(Input material begins)
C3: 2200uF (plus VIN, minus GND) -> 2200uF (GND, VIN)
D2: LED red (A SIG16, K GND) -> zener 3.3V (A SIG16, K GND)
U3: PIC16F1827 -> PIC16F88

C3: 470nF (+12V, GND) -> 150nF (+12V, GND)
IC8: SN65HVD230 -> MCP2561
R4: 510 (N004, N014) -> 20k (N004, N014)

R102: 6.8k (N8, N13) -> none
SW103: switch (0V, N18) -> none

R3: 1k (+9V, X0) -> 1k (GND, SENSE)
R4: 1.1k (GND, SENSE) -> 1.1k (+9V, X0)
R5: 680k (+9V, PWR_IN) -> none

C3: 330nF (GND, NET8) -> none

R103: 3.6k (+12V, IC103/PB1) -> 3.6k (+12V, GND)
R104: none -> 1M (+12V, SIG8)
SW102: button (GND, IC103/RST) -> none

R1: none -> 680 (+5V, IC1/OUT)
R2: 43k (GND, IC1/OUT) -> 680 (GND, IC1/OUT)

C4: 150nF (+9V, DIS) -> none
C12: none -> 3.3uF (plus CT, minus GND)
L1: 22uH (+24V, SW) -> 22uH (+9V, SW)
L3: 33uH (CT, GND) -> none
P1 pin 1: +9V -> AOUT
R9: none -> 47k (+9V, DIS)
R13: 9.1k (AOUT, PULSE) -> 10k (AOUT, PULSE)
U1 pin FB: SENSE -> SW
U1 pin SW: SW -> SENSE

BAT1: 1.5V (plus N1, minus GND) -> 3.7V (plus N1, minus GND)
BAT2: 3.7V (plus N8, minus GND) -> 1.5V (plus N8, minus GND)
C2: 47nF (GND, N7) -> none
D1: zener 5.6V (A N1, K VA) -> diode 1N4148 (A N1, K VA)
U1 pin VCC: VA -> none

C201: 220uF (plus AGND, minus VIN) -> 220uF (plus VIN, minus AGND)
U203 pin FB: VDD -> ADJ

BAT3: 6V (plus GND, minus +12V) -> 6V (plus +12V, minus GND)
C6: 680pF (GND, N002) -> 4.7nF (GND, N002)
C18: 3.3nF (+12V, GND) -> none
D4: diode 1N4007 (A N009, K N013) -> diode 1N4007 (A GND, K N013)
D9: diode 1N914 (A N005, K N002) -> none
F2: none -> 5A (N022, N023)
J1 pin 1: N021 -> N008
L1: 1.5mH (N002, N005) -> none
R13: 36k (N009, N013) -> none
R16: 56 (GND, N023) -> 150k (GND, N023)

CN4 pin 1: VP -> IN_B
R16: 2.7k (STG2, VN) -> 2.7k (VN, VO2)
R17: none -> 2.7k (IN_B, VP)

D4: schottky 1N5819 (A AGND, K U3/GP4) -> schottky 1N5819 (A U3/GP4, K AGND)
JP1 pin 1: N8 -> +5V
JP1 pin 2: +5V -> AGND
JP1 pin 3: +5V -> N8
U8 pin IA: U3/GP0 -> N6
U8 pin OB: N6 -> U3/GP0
(Input material ends)
(Problem to solve) Write down again, exactly as given, only the lines above that fall from the line with "R102: 6.8k (N8, N13) -> none" to the line with "R104: none -> 1M (+12V, SIG8)", inclusive.

(Response to the exercise)
R102: 6.8k (N8, N13) -> none
SW103: switch (0V, N18) -> none

R3: 1k (+9V, X0) -> 1k (GND, SENSE)
R4: 1.1k (GND, SENSE) -> 1.1k (+9V, X0)
R5: 680k (+9V, PWR_IN) -> none

C3: 330nF (GND, NET8) -> none

R103: 3.6k (+12V, IC103/PB1) -> 3.6k (+12V, GND)
R104: none -> 1M (+12V, SIG8)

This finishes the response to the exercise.